Try it - Copy every entry word for word. Skip the pictures.

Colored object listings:

◇ ◇ ◇ ◇ ◇ ◇ ◇

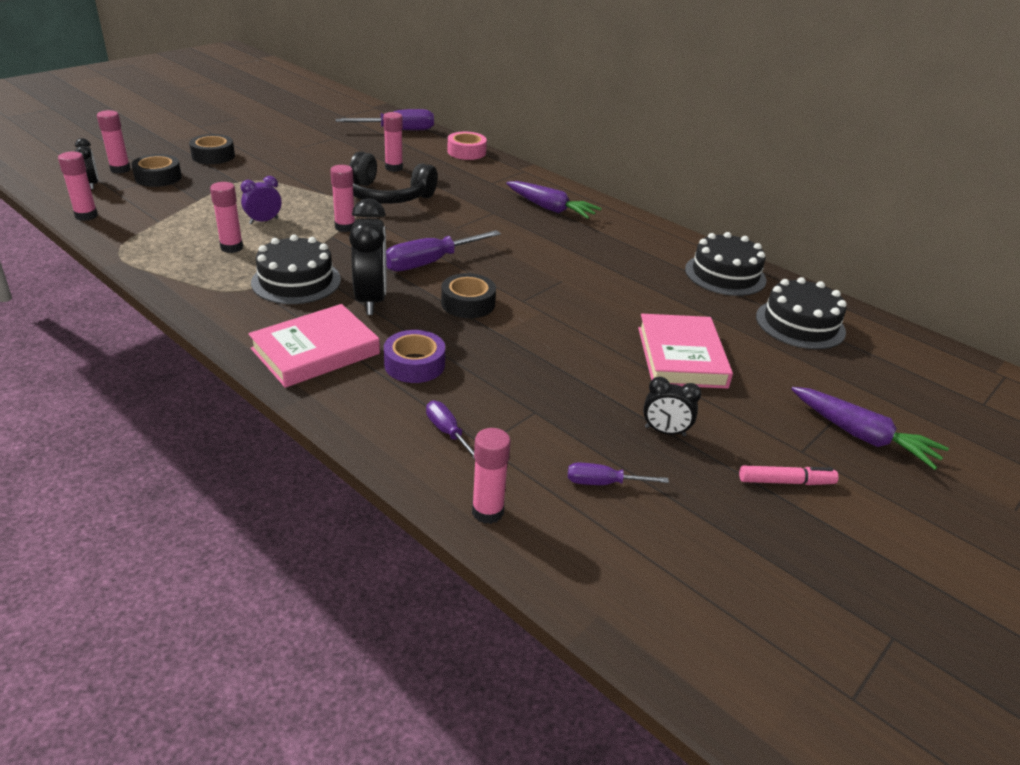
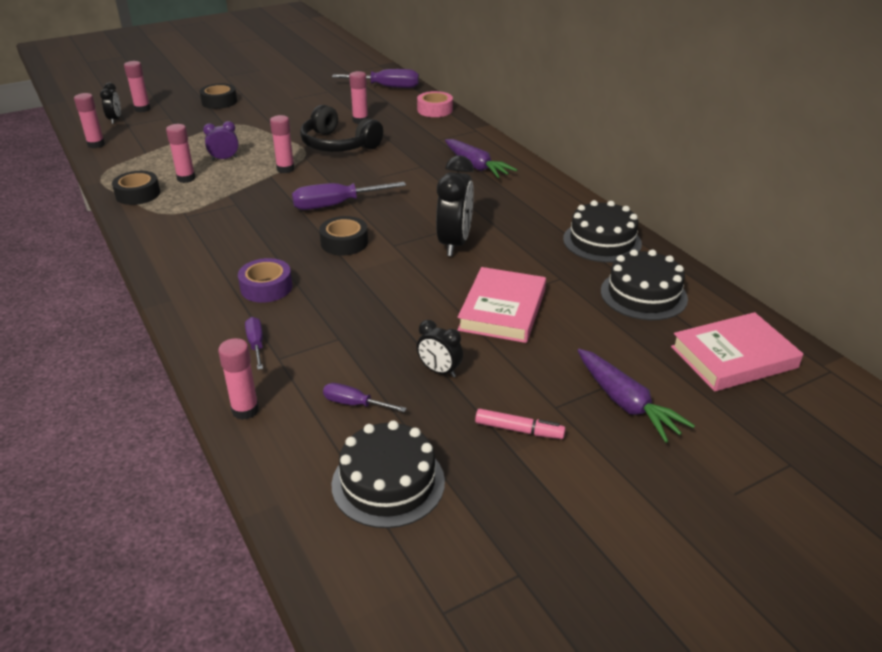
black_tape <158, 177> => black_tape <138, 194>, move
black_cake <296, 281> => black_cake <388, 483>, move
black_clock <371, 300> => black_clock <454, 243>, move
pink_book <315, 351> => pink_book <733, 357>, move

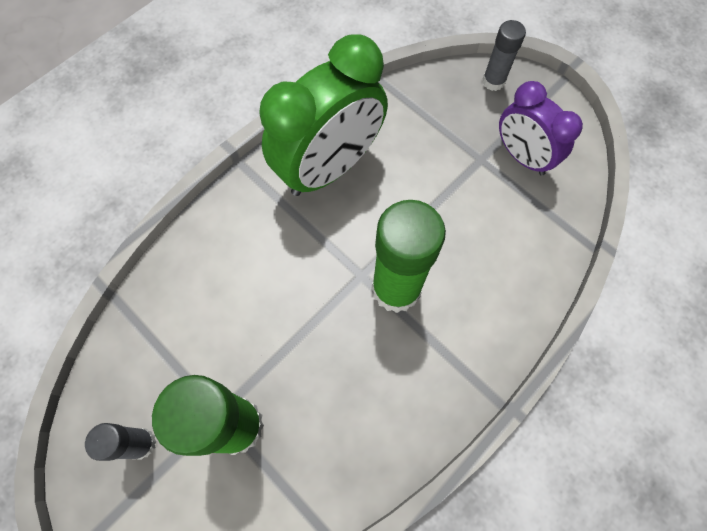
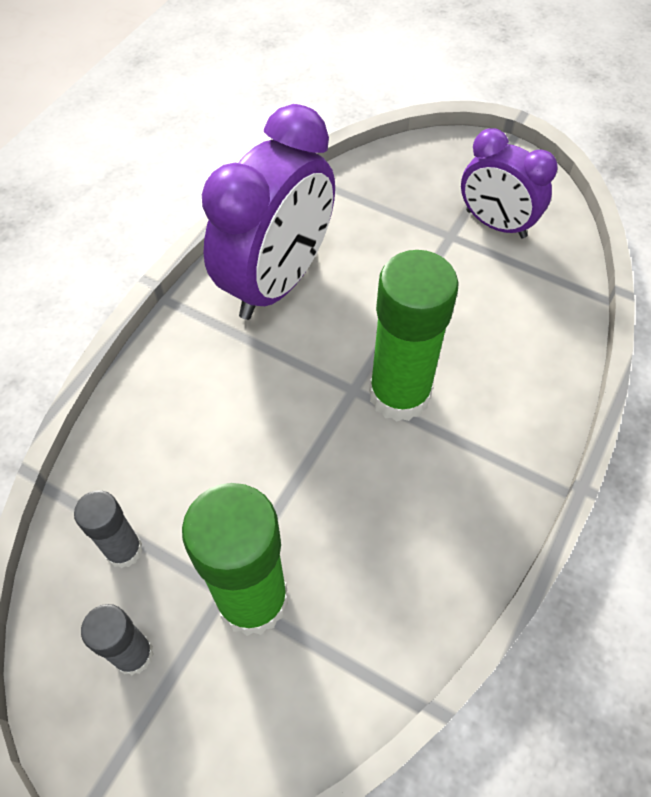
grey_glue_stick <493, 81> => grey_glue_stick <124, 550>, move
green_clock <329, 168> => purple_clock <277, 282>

◇ ◇ ◇ ◇ ◇ ◇ ◇

Result of this exercise -
black_tape <158, 177> => black_tape <138, 194>, move
black_cake <296, 281> => black_cake <388, 483>, move
black_clock <371, 300> => black_clock <454, 243>, move
pink_book <315, 351> => pink_book <733, 357>, move

grey_glue_stick <493, 81> => grey_glue_stick <124, 550>, move
green_clock <329, 168> => purple_clock <277, 282>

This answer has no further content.